== Segment start ==
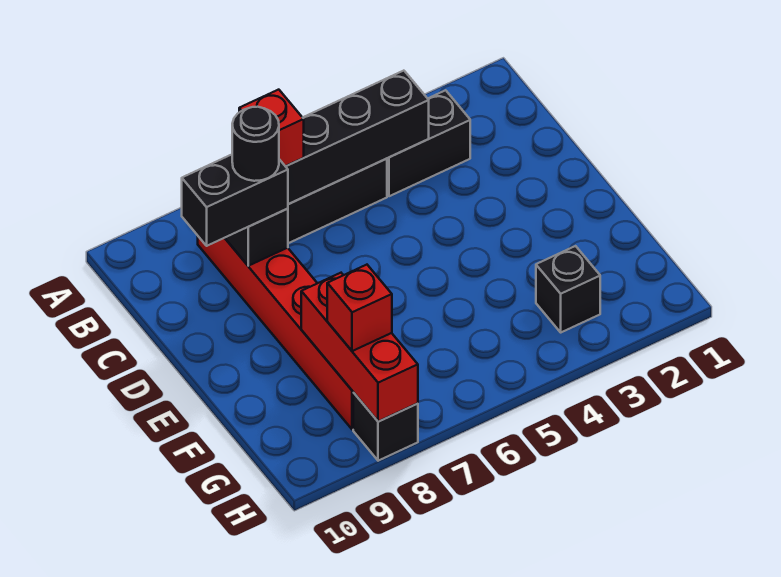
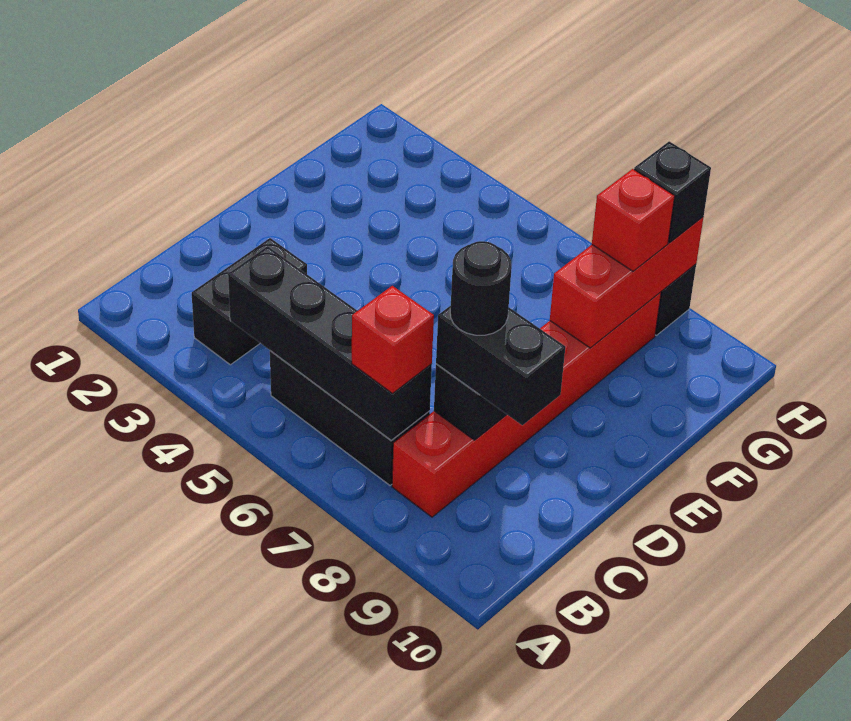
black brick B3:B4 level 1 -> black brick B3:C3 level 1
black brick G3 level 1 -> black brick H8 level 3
== Segment end ==
== Segment start ==
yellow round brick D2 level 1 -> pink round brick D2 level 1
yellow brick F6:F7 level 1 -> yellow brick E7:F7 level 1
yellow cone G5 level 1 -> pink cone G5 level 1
== Segment end ==
Copy each line of the listing that includes "yellow".

yellow round brick D2 level 1 -> pink round brick D2 level 1
yellow brick F6:F7 level 1 -> yellow brick E7:F7 level 1
yellow cone G5 level 1 -> pink cone G5 level 1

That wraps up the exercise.